INSTRUCTIONS FOR THE TASK: Copy word for word, please, the lines of the entries below running from the one containing "brown diamond: (27, 245)" to the one containing "orange square: (69, 256) -> (82, 242), moved", both ends included.

THE DATA:
+++++
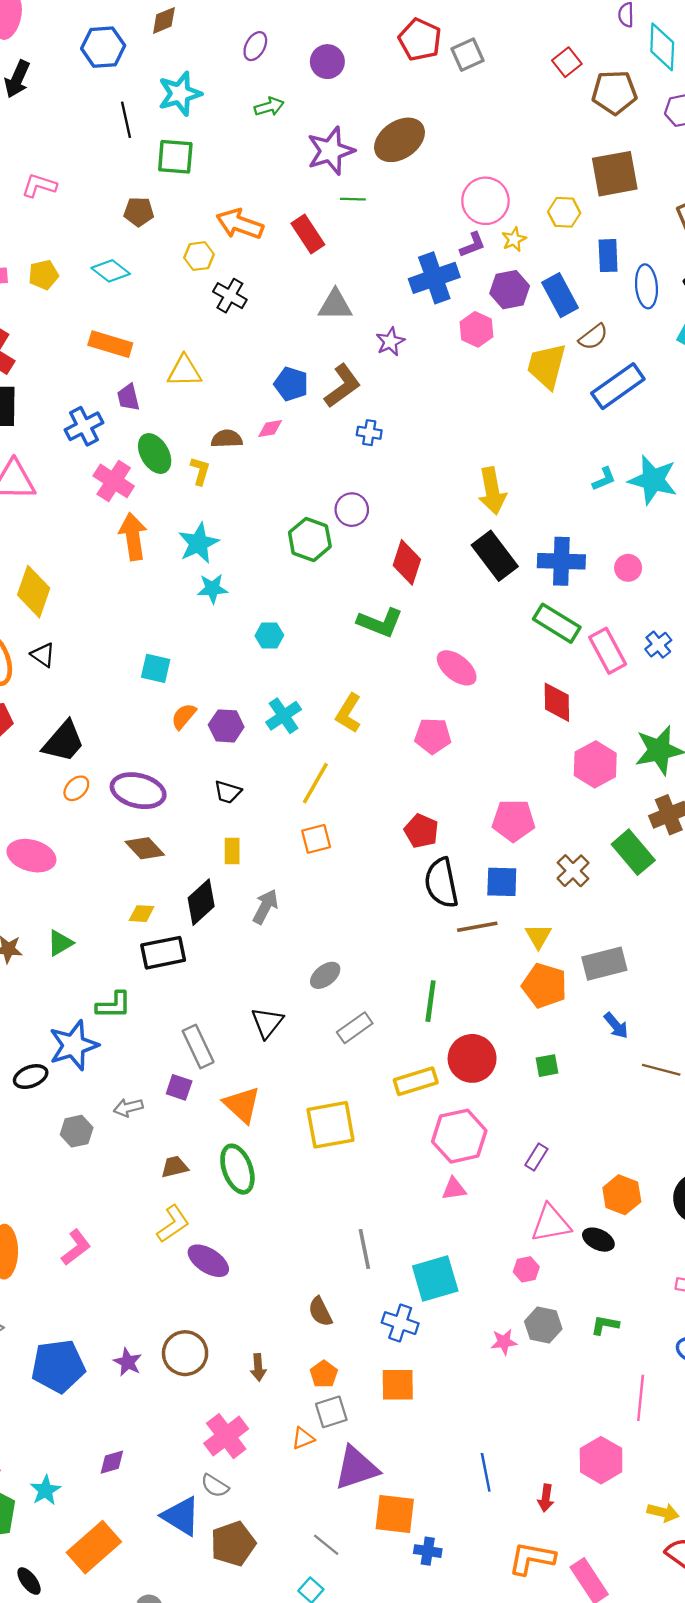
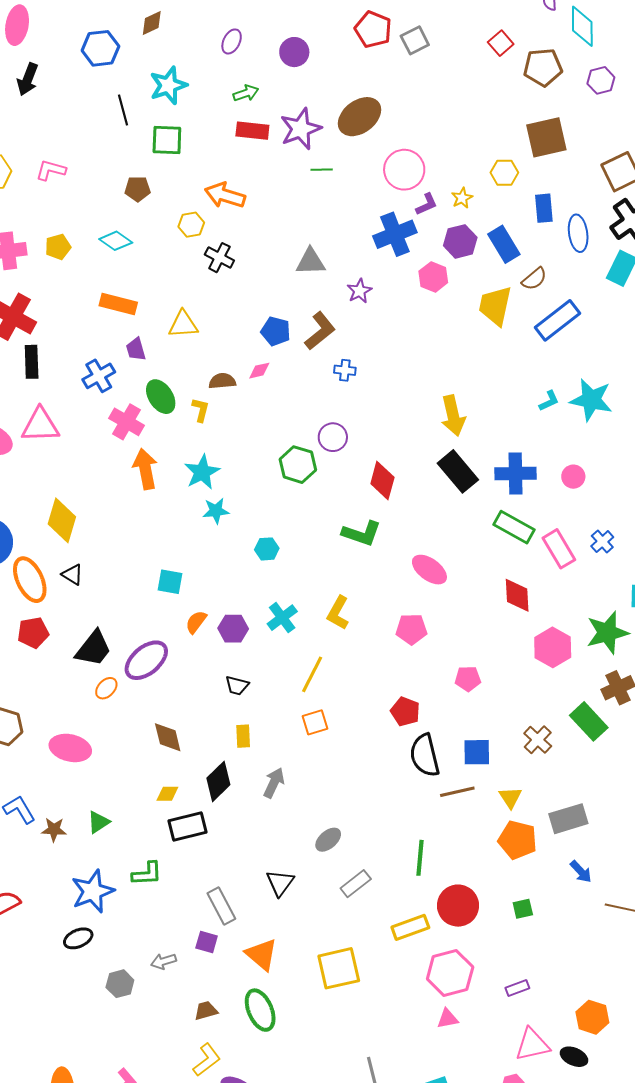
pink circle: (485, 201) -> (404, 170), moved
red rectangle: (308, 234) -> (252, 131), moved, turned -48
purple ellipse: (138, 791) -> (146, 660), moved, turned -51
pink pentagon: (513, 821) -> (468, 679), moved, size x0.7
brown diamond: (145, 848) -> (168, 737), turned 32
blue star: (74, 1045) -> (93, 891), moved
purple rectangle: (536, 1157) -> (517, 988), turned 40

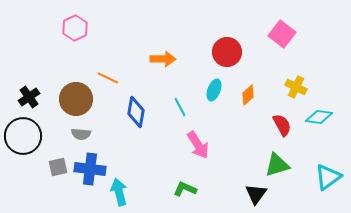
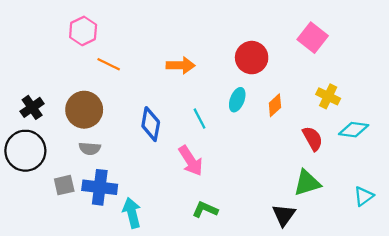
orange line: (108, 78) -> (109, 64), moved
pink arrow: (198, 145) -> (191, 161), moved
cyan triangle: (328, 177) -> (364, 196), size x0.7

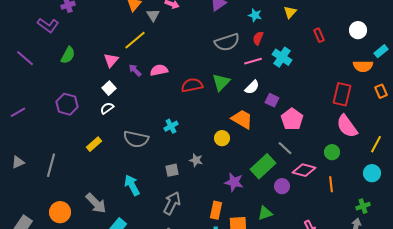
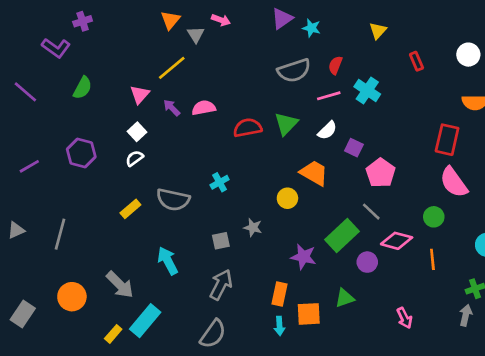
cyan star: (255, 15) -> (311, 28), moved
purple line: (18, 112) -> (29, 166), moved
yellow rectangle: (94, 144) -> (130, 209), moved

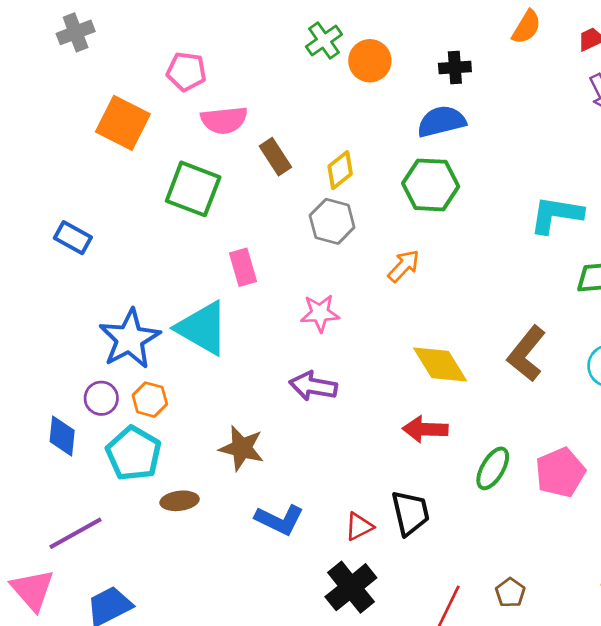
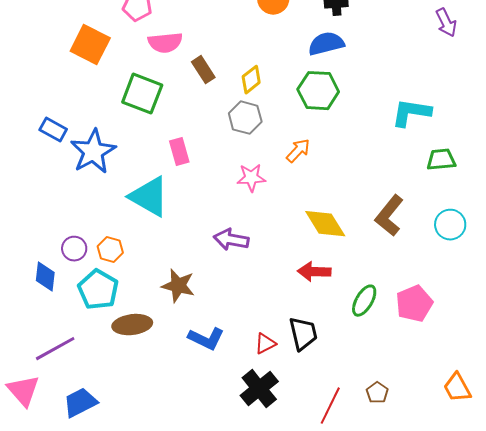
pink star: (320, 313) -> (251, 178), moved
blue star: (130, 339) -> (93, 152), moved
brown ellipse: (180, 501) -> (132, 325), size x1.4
+++++
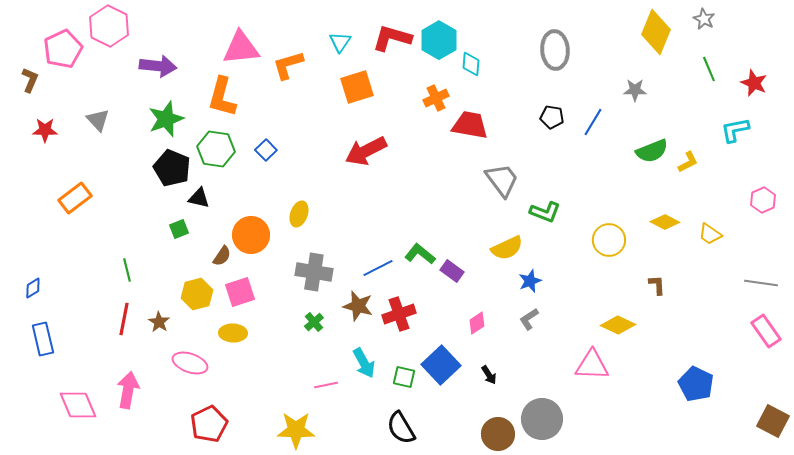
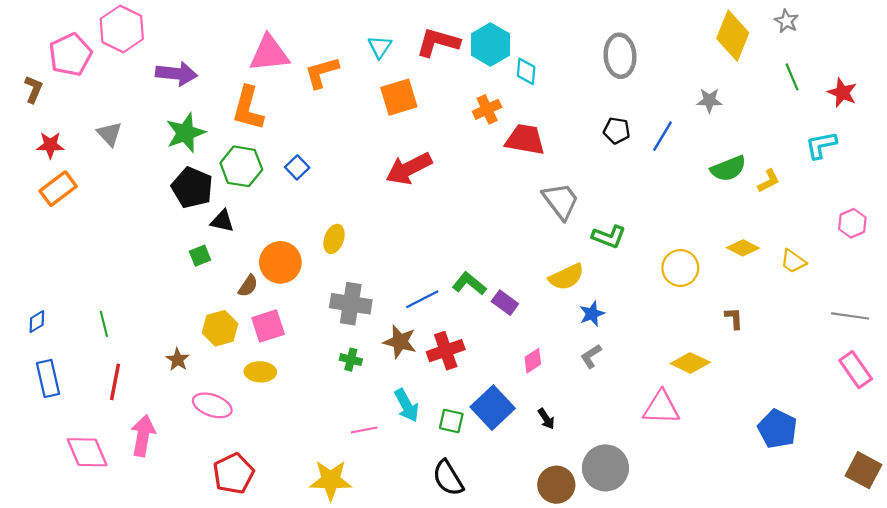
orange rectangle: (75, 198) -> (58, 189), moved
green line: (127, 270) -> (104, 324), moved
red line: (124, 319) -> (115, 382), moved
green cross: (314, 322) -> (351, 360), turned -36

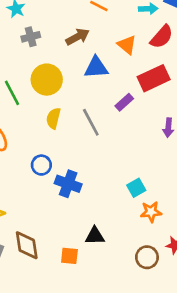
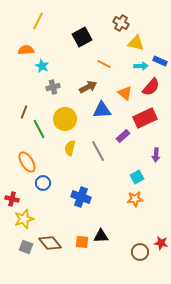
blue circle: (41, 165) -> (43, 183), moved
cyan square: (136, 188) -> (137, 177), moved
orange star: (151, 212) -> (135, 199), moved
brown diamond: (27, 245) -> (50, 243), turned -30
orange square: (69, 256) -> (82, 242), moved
+++++
WRITTEN REPLY:
brown diamond: (27, 245) -> (50, 243), turned -30
orange square: (69, 256) -> (82, 242), moved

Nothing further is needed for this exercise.